Task to carry out
Look through the listing below, and wherever a line has the string "plus", copy it.

++++ Material for this task

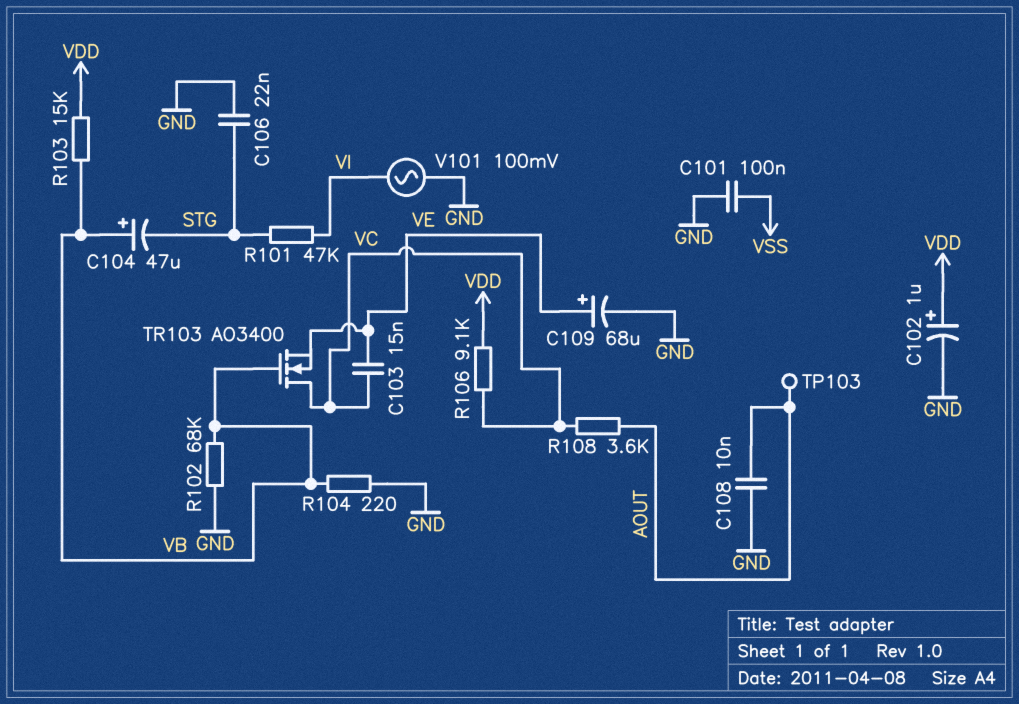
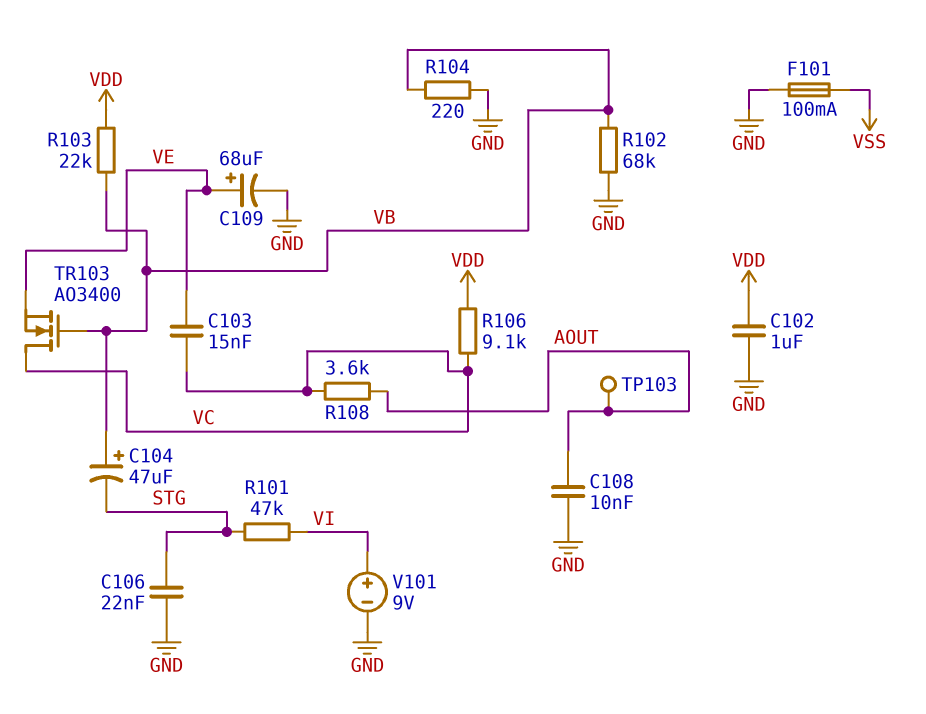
C101: 100nF (GND, VSS) -> none
C102: 1uF (plus VDD, minus GND) -> 1uF (GND, VDD)
F101: none -> 100mA (GND, VSS)
R103: 15k (VB, VDD) -> 22k (VB, VDD)
V101: AC 100mV (GND, VI) -> 9V (plus VI, minus GND)

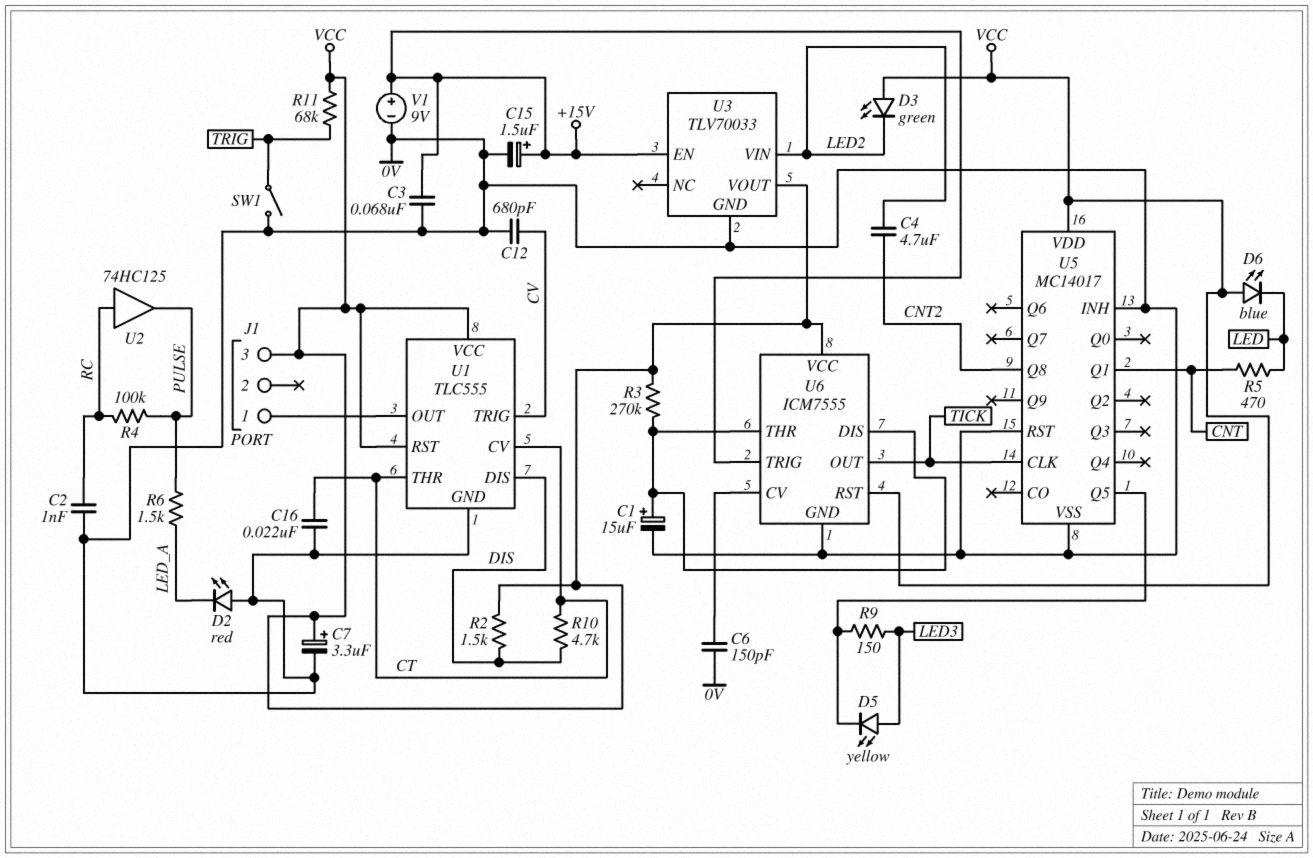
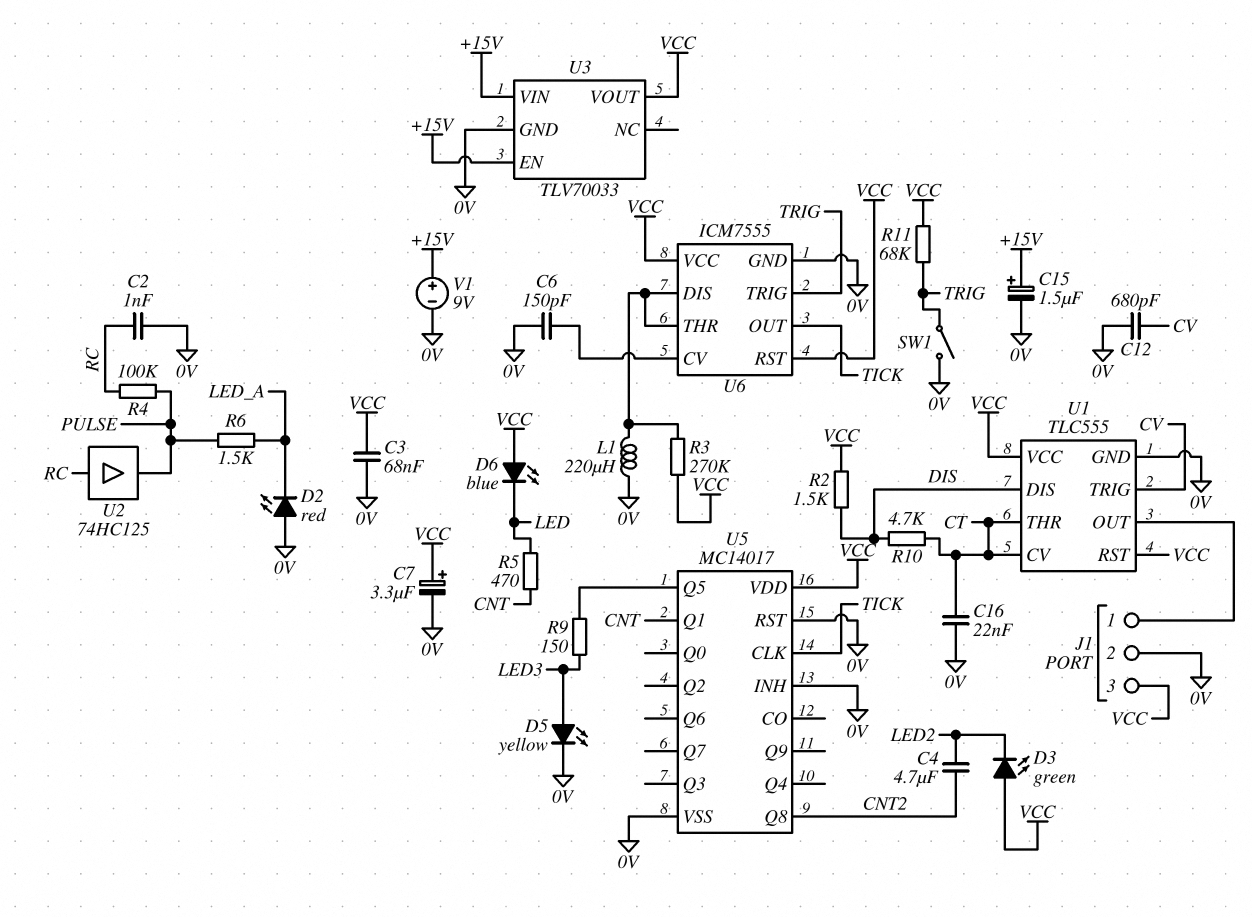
C1: 15uF (plus U6/DIS, minus 0V) -> none
C3: 68nF (+15V, 0V) -> 68nF (0V, VCC)
D5: LED yellow (A LED3, K U5/Q5) -> LED yellow (A LED3, K 0V)
J1 pin 2: none -> 0V
L1: none -> 220uH (0V, U6/DIS)
U3 pin VIN: LED2 -> +15V
U6 pin TRIG: +15V -> TRIG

++++++++

Answer
C102: 1uF (plus VDD, minus GND) -> 1uF (GND, VDD)
V101: AC 100mV (GND, VI) -> 9V (plus VI, minus GND)
C1: 15uF (plus U6/DIS, minus 0V) -> none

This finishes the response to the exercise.